Object tracking records:
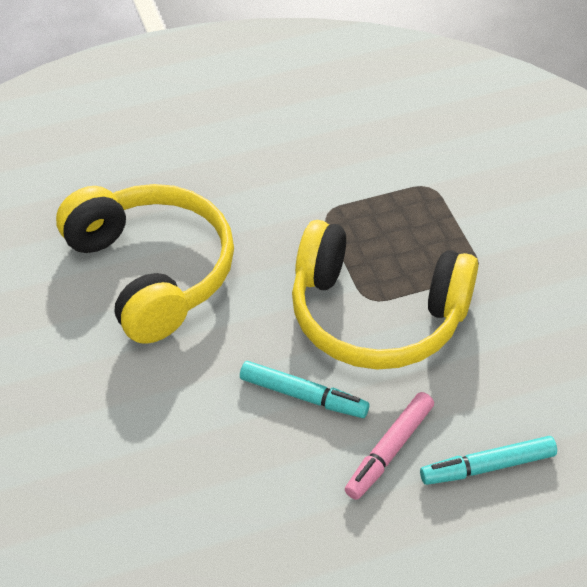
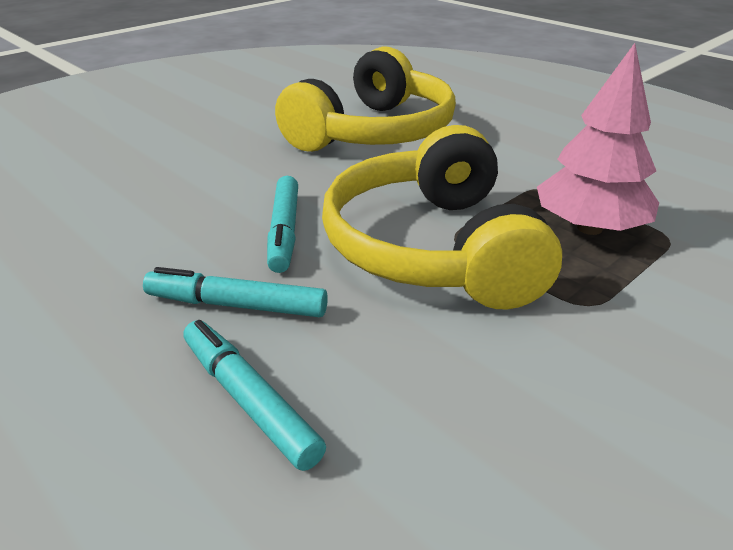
camera: 65 degrees right, 15 degrees down
pink marker [345,392,434,500] -> turquoise marker [143,267,328,317]
none -> pink tree [537,43,659,235]

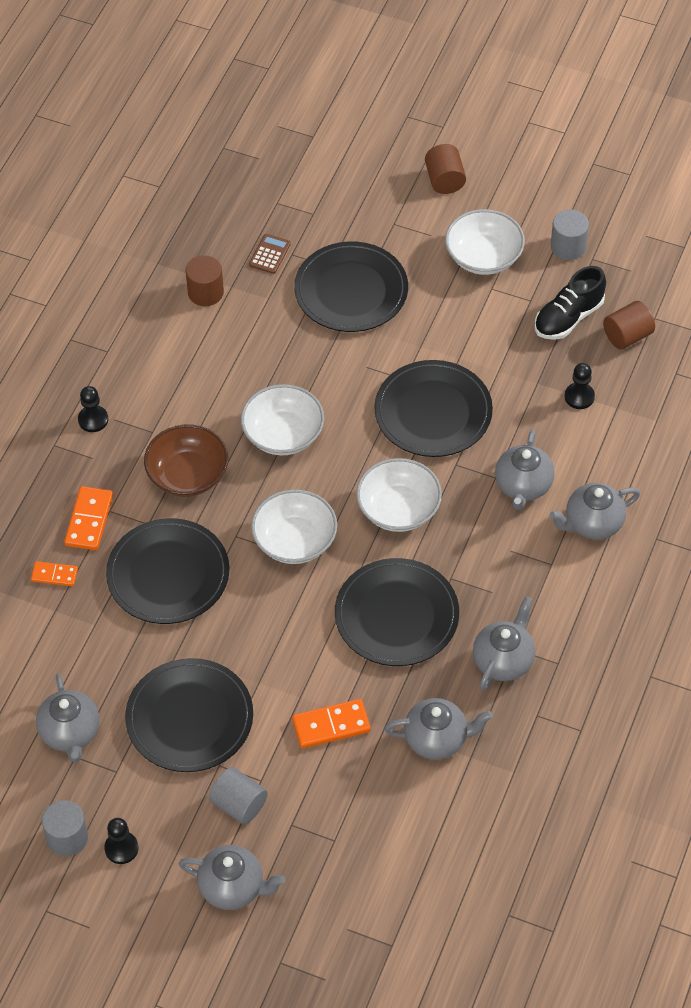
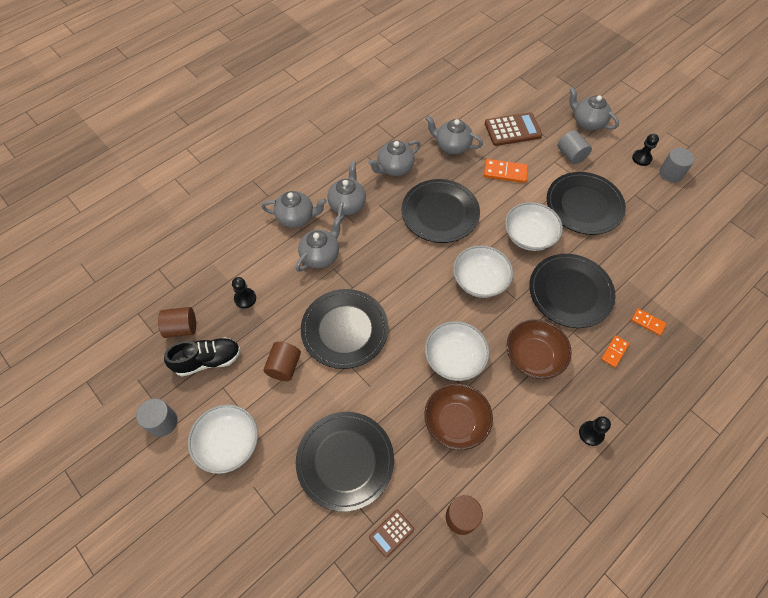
camera: 155 degrees left, 5 degrees up
grey teapot [36,674,100,762] -> grey teapot moved to [327,161,366,222]
orange domino [64,486,113,550] -> orange domino [601,335,629,368], size x0.63
white bowl [356,458,442,532] -> white bowl moved to [505,202,563,251]
brown cylinder [425,144,466,194] -> brown cylinder moved to [263,342,301,381]
none -> brown bowl [424,383,493,450]
none -> brown calculator [485,112,542,146]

#### Instructions to follow
Transcribe exactly the lines from the one with "pink marker [345,392,434,500]" to the last line of the records, both included, so that no picture appears in the copy.

#### Response to this task
pink marker [345,392,434,500] -> turquoise marker [143,267,328,317]
none -> pink tree [537,43,659,235]

camera: 155 degrees left, 5 degrees up
grey teapot [36,674,100,762] -> grey teapot moved to [327,161,366,222]
orange domino [64,486,113,550] -> orange domino [601,335,629,368], size x0.63
white bowl [356,458,442,532] -> white bowl moved to [505,202,563,251]
brown cylinder [425,144,466,194] -> brown cylinder moved to [263,342,301,381]
none -> brown bowl [424,383,493,450]
none -> brown calculator [485,112,542,146]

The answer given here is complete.